[Start of Attachment]

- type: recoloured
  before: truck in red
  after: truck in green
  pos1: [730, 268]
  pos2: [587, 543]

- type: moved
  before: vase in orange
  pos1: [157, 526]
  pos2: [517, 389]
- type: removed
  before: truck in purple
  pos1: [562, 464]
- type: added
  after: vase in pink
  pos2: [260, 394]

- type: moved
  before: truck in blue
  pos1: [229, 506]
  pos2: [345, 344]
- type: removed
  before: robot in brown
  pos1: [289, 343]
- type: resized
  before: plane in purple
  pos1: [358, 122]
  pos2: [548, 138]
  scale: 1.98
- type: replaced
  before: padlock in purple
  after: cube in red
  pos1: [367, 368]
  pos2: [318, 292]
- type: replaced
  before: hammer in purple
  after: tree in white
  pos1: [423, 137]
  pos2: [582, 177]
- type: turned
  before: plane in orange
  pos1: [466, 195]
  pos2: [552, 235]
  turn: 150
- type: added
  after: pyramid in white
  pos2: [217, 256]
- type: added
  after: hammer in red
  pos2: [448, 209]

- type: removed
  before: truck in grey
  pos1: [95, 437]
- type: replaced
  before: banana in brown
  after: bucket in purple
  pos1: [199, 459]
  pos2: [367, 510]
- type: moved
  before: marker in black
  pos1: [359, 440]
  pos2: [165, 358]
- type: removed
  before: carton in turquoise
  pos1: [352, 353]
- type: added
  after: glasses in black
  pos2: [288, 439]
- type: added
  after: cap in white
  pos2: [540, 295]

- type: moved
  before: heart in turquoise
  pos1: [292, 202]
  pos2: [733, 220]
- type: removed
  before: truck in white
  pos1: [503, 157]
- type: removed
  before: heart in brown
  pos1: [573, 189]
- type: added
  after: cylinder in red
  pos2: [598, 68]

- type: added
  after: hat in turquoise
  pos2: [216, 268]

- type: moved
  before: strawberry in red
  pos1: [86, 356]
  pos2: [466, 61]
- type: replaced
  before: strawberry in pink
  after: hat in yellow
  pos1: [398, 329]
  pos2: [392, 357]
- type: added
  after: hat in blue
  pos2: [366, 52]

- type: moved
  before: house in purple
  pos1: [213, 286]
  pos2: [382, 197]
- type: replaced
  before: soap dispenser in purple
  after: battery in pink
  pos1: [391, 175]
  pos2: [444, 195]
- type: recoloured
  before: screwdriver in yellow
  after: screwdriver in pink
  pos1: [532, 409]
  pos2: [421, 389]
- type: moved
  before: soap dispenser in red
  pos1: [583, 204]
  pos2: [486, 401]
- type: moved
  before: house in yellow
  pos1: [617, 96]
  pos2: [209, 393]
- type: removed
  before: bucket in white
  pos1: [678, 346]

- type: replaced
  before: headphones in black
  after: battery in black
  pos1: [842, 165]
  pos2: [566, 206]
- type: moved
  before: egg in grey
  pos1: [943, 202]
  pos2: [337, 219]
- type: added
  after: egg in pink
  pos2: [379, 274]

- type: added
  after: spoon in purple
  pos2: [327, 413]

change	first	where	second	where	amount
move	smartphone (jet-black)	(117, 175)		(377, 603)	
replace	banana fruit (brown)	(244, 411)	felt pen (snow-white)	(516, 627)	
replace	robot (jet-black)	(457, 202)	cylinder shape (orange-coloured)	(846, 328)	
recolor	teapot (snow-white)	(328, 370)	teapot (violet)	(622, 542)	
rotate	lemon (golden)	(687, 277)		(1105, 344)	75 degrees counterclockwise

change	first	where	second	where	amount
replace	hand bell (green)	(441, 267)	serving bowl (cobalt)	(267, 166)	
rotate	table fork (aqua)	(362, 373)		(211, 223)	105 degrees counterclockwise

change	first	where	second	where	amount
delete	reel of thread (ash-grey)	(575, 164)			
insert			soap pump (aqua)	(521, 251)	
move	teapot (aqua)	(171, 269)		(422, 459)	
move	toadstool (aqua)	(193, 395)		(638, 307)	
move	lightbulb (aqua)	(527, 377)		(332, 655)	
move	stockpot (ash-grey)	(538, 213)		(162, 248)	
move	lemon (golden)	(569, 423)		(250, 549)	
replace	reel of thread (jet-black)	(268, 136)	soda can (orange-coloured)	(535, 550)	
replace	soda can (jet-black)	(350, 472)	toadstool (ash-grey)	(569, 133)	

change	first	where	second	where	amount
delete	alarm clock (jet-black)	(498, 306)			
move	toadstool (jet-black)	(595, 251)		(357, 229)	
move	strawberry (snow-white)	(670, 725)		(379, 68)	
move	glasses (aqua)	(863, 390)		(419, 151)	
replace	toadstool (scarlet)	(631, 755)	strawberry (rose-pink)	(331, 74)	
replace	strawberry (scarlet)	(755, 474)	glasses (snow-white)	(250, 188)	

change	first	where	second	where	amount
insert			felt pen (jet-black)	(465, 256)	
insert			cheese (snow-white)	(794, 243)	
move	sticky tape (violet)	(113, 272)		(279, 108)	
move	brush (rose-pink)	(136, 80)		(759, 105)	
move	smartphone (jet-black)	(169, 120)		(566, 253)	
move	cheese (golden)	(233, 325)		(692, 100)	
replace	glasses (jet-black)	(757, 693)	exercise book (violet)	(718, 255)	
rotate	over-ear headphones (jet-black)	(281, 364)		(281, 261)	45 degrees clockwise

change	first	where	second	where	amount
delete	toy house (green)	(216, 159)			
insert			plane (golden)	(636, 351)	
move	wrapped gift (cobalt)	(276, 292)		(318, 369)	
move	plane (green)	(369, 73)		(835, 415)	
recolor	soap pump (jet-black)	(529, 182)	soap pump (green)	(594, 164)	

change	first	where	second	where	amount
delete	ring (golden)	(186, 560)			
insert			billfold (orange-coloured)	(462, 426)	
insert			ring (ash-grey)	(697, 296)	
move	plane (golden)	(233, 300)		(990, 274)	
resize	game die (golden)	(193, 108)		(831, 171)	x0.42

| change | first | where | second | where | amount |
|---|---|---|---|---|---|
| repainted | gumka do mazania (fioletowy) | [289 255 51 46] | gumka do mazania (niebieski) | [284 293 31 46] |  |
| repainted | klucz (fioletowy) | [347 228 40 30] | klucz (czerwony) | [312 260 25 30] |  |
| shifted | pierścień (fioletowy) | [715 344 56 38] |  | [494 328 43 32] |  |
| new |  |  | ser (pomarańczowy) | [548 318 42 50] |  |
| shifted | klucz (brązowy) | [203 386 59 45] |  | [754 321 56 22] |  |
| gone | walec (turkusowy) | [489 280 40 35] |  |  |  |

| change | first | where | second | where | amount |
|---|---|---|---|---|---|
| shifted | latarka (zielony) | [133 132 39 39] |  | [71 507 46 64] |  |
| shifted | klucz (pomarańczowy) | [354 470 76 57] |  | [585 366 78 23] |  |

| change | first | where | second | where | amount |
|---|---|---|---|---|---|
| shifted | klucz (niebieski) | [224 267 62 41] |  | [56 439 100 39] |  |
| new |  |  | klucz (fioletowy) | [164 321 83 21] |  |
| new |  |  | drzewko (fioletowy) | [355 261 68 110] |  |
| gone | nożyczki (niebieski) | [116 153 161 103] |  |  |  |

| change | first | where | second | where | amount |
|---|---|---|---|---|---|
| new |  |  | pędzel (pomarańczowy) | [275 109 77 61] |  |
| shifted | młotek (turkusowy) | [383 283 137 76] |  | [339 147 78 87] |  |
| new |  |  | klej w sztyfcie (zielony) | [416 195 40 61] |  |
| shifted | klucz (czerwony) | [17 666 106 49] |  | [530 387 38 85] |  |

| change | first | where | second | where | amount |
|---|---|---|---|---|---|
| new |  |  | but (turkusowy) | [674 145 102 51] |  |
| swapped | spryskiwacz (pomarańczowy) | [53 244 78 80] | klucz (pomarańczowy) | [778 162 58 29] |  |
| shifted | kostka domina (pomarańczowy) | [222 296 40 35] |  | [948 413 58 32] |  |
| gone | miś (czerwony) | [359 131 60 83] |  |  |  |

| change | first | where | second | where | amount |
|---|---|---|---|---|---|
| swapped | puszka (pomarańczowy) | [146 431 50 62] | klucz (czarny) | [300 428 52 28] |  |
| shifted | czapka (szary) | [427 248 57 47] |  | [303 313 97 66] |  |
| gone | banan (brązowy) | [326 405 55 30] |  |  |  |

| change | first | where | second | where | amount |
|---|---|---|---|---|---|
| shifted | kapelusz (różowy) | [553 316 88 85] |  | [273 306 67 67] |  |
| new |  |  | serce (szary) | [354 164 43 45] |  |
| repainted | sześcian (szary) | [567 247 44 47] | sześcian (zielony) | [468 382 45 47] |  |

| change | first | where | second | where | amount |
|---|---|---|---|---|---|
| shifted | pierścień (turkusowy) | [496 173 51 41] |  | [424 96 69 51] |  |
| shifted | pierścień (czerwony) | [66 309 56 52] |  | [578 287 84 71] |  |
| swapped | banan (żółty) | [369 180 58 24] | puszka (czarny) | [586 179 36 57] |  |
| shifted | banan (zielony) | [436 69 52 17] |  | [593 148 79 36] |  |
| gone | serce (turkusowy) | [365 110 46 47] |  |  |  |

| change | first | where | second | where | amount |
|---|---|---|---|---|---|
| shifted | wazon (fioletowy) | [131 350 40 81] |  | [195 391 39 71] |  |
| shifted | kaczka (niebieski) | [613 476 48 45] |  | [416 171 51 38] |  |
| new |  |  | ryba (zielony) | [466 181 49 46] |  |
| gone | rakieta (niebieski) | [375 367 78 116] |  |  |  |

[End of Attachment]

— Problem details —
Start with the line above that contains "pierścień (fioletowy) |" and end with the line that contains "klucz (brązowy) |". Write out those lines exactly, and only those.

— Response area —
| shifted | pierścień (fioletowy) | [715 344 56 38] |  | [494 328 43 32] |  |
| new |  |  | ser (pomarańczowy) | [548 318 42 50] |  |
| shifted | klucz (brązowy) | [203 386 59 45] |  | [754 321 56 22] |  |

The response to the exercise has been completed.